** TO DO **
Write out each line of the listing as it stands, without the images.

══ DATA BELOW

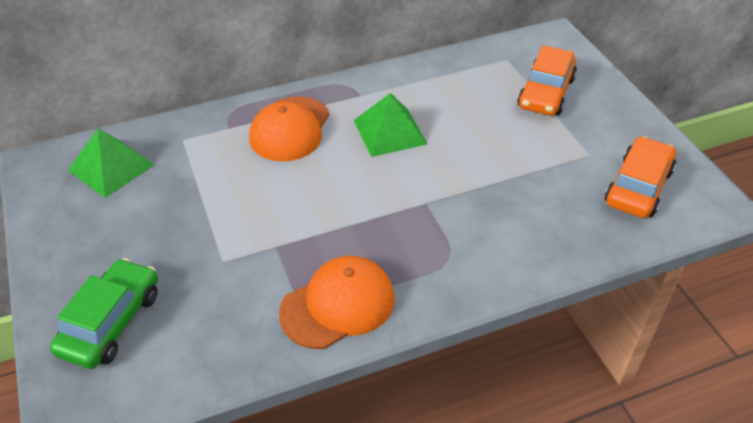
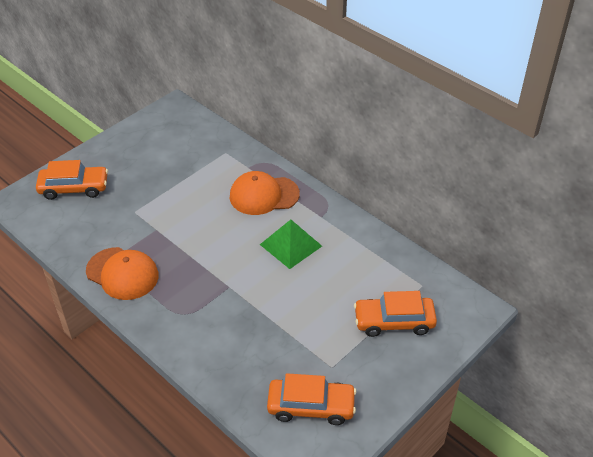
camera: 65 degrees right, 0 degrees up
(111, 167) = (186, 135): green pyramid -> none
(111, 322) = (74, 188): green car -> orange car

════

** ANSWER TO THE EXERCISE **
camera: 65 degrees right, 0 degrees up
(111, 167) = (186, 135): green pyramid -> none
(111, 322) = (74, 188): green car -> orange car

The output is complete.